• **Your goal**
Produce again, without any change, the lines running from the one with "(465, 681) = (118, 593): turquoise" through the final line of the data below, and only those.

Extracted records
• • • • • • •
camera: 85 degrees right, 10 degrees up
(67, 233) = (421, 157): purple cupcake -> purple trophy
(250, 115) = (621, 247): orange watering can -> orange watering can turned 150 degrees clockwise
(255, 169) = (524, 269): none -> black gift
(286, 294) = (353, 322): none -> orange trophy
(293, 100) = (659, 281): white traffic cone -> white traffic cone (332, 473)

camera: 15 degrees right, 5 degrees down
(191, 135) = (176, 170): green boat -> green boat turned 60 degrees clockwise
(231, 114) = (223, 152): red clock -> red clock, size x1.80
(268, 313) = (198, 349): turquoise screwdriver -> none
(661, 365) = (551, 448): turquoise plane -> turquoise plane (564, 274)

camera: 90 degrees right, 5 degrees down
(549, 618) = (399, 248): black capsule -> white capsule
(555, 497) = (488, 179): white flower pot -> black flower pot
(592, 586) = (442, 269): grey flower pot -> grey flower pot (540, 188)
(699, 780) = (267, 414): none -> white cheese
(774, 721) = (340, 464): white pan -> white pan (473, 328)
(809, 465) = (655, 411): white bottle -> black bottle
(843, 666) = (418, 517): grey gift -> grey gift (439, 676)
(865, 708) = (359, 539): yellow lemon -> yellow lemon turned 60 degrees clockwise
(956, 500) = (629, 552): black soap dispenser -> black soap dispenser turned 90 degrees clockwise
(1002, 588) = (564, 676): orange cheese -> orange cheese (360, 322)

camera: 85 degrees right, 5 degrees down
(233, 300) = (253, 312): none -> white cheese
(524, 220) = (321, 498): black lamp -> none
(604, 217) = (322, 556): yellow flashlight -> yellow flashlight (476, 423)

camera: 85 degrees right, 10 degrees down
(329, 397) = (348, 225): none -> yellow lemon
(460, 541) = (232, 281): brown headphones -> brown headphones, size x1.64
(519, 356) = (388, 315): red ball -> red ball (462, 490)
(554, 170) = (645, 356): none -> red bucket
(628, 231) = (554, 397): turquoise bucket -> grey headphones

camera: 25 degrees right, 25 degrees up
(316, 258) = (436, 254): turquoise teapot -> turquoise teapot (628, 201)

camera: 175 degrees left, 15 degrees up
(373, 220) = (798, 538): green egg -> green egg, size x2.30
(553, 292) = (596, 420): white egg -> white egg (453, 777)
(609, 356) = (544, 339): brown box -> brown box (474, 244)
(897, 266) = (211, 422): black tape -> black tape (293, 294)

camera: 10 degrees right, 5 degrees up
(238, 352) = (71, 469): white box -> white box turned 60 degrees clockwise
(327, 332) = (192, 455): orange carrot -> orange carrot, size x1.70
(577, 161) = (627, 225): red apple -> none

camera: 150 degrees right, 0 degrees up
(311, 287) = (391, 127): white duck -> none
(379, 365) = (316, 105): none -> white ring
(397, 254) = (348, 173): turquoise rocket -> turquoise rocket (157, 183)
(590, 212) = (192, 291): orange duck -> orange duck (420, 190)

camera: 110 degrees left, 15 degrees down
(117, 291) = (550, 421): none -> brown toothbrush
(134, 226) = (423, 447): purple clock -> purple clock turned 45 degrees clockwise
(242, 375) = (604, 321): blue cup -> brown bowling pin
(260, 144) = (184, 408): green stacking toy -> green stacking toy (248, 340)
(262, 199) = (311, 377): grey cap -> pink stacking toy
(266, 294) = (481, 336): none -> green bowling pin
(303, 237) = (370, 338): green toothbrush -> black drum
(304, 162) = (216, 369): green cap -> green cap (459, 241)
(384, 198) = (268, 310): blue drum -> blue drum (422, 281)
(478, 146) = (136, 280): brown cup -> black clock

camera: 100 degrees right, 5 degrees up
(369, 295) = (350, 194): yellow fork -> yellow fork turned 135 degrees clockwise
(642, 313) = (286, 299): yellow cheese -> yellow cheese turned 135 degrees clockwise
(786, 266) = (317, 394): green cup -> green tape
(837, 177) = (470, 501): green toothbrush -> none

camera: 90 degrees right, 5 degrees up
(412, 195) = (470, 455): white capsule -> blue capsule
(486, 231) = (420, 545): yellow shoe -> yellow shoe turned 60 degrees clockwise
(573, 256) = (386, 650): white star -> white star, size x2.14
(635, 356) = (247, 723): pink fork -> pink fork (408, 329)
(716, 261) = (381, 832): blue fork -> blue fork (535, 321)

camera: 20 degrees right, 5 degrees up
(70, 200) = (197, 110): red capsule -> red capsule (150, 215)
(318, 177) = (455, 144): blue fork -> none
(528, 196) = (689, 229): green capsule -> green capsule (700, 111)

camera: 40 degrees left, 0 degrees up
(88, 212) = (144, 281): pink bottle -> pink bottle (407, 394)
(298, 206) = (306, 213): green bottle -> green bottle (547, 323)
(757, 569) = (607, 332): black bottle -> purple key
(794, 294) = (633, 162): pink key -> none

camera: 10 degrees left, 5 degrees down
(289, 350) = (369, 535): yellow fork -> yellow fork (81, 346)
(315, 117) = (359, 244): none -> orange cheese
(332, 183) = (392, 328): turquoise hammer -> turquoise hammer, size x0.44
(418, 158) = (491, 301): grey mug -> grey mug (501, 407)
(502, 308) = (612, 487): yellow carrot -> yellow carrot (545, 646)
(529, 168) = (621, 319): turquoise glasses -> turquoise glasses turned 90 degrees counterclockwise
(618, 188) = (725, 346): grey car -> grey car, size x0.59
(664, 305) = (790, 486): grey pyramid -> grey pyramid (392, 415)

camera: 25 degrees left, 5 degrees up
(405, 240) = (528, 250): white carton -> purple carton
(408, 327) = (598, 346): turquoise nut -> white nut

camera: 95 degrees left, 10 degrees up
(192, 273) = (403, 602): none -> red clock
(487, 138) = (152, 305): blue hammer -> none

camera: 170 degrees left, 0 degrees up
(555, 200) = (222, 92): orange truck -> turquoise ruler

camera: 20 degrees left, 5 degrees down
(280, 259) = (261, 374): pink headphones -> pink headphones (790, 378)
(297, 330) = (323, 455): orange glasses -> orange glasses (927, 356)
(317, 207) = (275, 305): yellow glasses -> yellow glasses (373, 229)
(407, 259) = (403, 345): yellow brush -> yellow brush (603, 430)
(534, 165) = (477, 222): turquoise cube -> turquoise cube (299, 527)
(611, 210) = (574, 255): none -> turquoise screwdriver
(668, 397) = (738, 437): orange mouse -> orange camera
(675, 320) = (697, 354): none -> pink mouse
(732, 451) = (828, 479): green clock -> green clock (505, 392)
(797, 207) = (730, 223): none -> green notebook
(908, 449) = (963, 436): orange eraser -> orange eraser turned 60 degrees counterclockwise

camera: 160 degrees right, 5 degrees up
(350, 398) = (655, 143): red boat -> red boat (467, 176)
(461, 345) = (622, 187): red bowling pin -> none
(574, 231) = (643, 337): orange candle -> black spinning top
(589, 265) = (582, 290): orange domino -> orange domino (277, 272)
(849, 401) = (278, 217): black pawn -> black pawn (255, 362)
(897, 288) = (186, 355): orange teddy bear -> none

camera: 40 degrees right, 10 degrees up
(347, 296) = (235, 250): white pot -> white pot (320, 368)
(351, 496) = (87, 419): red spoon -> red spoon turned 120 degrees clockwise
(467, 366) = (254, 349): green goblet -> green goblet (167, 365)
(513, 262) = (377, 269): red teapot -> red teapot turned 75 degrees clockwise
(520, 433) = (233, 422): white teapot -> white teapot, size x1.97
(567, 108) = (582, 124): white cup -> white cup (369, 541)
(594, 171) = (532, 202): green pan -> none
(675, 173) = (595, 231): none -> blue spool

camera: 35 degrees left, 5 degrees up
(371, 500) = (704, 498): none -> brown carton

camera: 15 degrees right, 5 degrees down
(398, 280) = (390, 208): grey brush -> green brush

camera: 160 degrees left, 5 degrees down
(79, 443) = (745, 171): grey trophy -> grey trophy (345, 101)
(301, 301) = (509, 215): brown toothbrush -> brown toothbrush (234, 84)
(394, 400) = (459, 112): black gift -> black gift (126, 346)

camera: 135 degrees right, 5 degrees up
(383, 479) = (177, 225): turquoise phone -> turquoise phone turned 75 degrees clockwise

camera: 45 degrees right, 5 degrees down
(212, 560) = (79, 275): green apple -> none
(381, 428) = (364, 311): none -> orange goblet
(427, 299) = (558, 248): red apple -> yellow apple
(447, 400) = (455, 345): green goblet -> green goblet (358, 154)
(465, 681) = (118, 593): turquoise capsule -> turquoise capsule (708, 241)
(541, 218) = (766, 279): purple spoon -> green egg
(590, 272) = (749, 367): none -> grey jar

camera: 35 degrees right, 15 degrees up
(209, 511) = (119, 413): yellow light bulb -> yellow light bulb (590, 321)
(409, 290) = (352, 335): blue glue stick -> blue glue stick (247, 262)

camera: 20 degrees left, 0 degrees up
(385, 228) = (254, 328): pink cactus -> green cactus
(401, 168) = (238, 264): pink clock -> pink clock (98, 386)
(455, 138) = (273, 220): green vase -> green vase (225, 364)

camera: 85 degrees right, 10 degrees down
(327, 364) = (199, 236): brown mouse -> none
• • • • • • •
• **Result of this task**
(465, 681) = (118, 593): turquoise capsule -> turquoise capsule (708, 241)
(541, 218) = (766, 279): purple spoon -> green egg
(590, 272) = (749, 367): none -> grey jar

camera: 35 degrees right, 15 degrees up
(209, 511) = (119, 413): yellow light bulb -> yellow light bulb (590, 321)
(409, 290) = (352, 335): blue glue stick -> blue glue stick (247, 262)

camera: 20 degrees left, 0 degrees up
(385, 228) = (254, 328): pink cactus -> green cactus
(401, 168) = (238, 264): pink clock -> pink clock (98, 386)
(455, 138) = (273, 220): green vase -> green vase (225, 364)

camera: 85 degrees right, 10 degrees down
(327, 364) = (199, 236): brown mouse -> none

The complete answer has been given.